TASK DESCRIPTION
Please write out every line of the material, leaving out any picture.

RECORDS TO USE
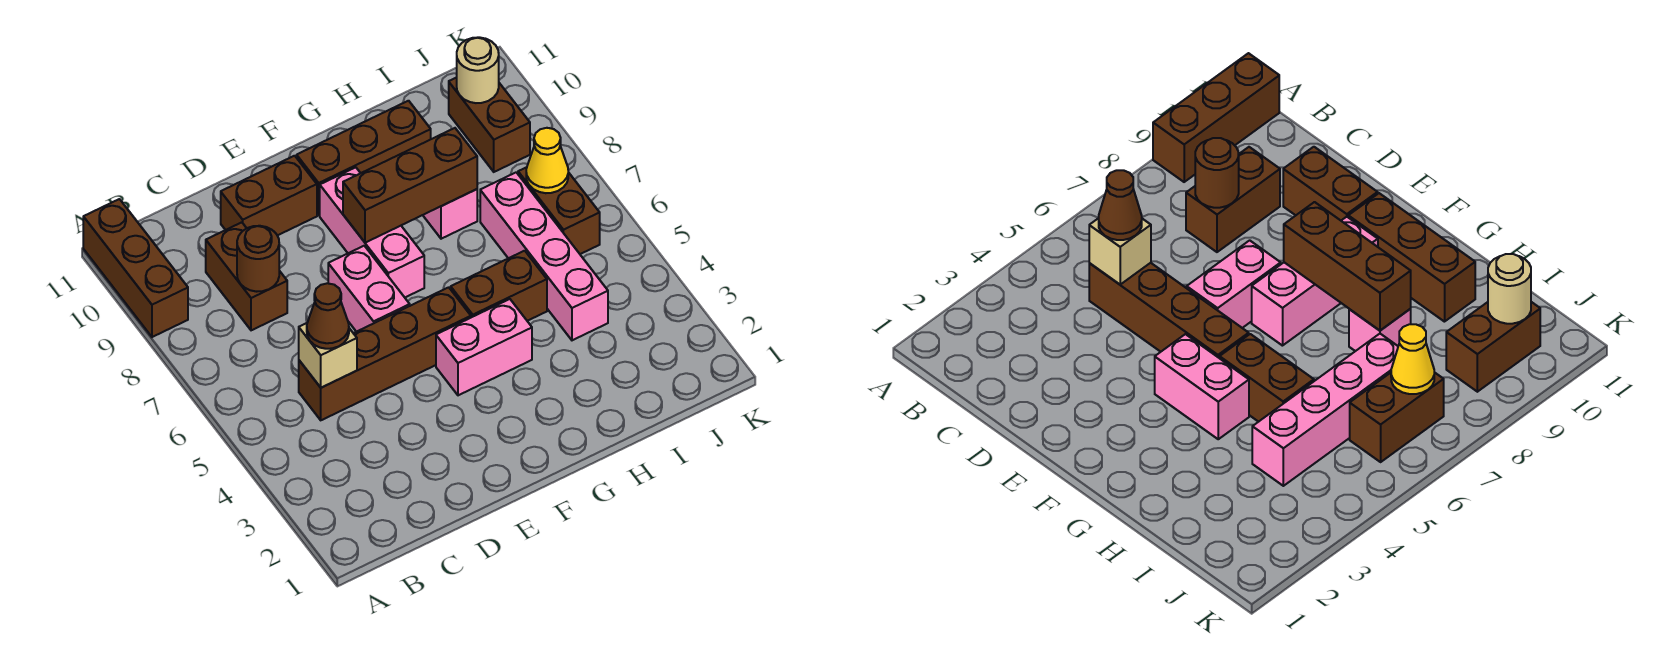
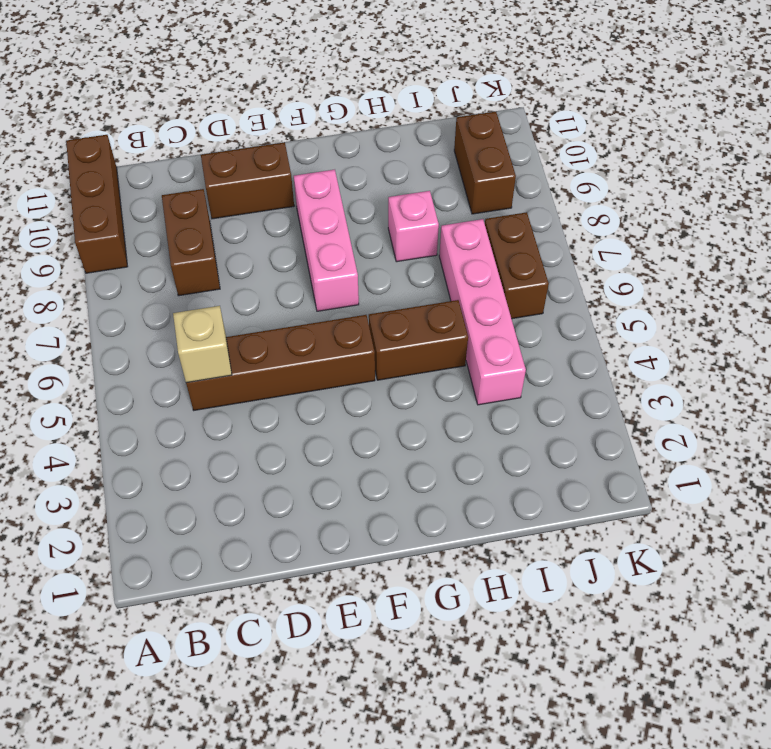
none -> pink 1x2 brick [328,246,410,332]
none -> pink 1x2 brick [436,299,532,395]
none -> brown 1x3 brick [297,101,431,215]

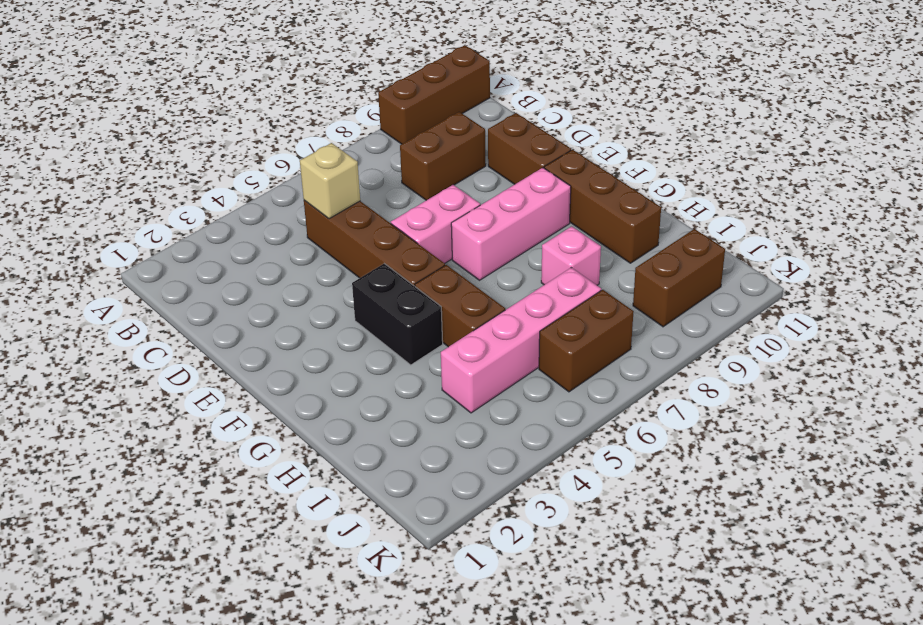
black 1x2 brick [352,264,443,365] -> pink 1x2 brick [436,299,532,395]
none -> brown 1x1 round brick [237,226,279,292]
none -> brown 1x3 brick [343,128,477,243]
none -> yellow 1x1 cone [526,128,568,193]

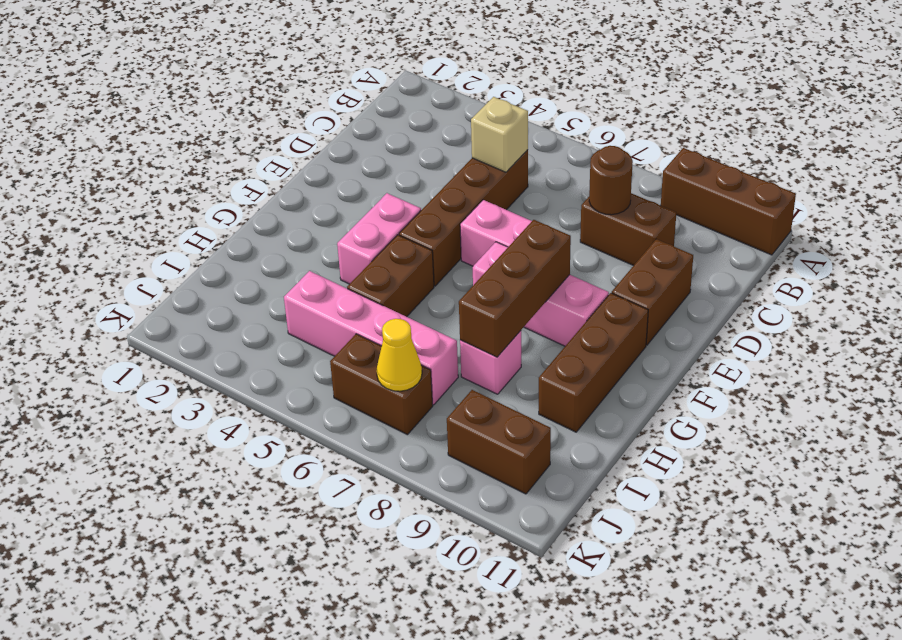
none -> tan 1x1 round brick [457,37,499,103]
none -> brown 1x1 cone [307,283,349,349]

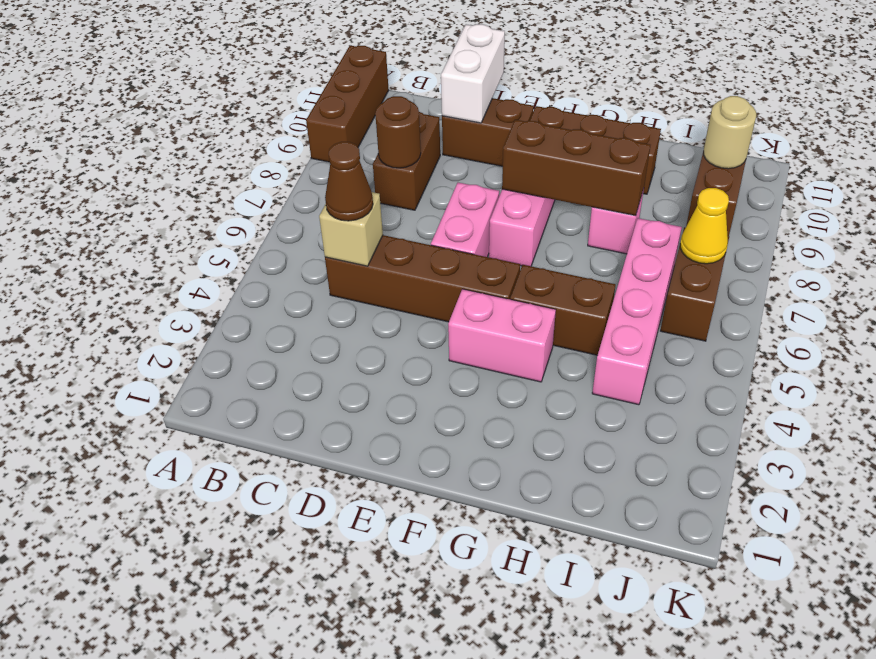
white 1x2 brick [441,24,505,123] -> none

EXPECTED OUTPUT
none -> pink 1x2 brick [328,246,410,332]
none -> pink 1x2 brick [436,299,532,395]
none -> brown 1x3 brick [297,101,431,215]

black 1x2 brick [352,264,443,365] -> pink 1x2 brick [436,299,532,395]
none -> brown 1x1 round brick [237,226,279,292]
none -> brown 1x3 brick [343,128,477,243]
none -> yellow 1x1 cone [526,128,568,193]

none -> tan 1x1 round brick [457,37,499,103]
none -> brown 1x1 cone [307,283,349,349]

white 1x2 brick [441,24,505,123] -> none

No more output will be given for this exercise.